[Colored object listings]
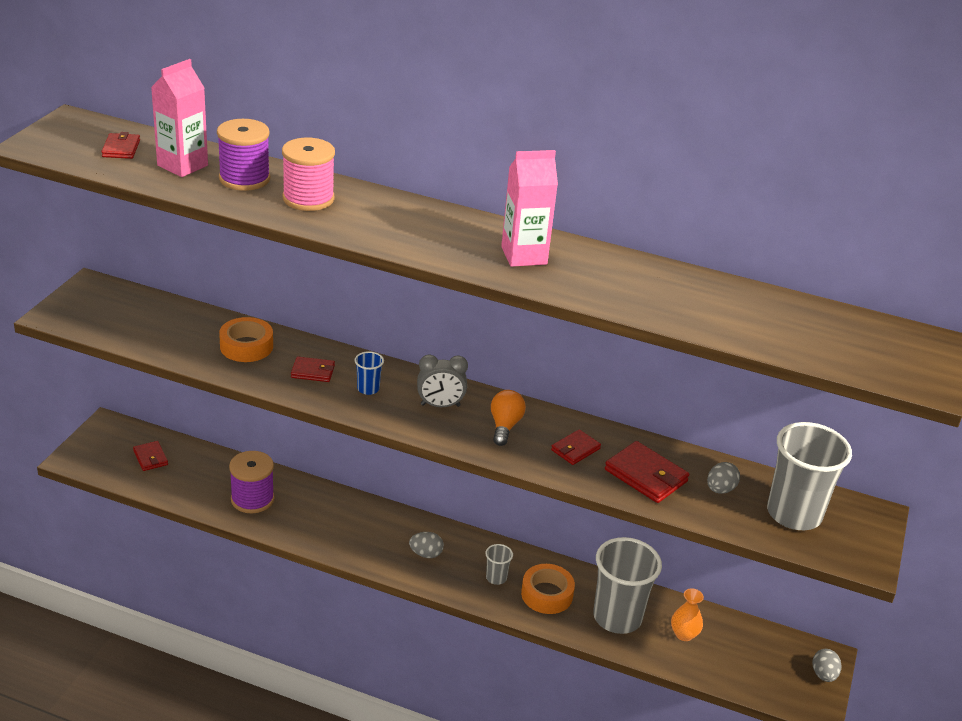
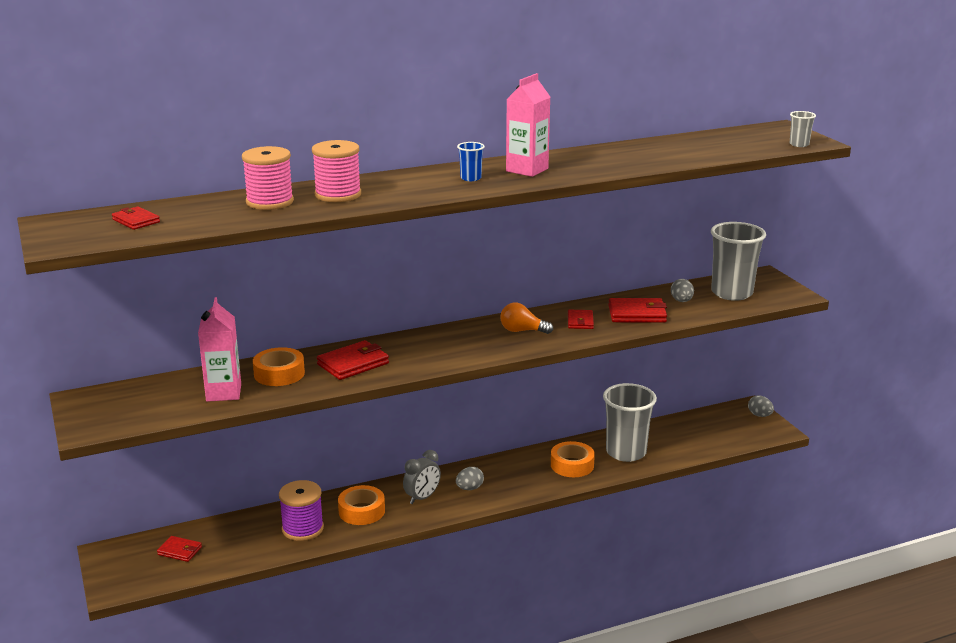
camera: 40 degrees left, 10 degrees down
(182, 165) = (207, 212): pink carton -> pink carton (224, 393)
(244, 179) = (270, 202): purple spool -> pink spool
(313, 371) = (353, 364): red wallet -> red wallet, size x1.63
(314, 514) = (361, 511): none -> orange tape
(368, 389) = (406, 354): blue cup -> blue cup (470, 178)
(440, 405) = (466, 340): grey clock -> grey clock (422, 497)
(496, 578) = (531, 474): grey cup -> grey cup (799, 144)
(505, 426) = (522, 331): orange light bulb -> orange light bulb turned 45 degrees counterclockwise
(684, 634) = (670, 439): orange vase -> none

Exercise objective:
Search the data for "degrees". Copy each line that has it.

Exercise response:
camera: 40 degrees left, 10 degrees down
(505, 426) = (522, 331): orange light bulb -> orange light bulb turned 45 degrees counterclockwise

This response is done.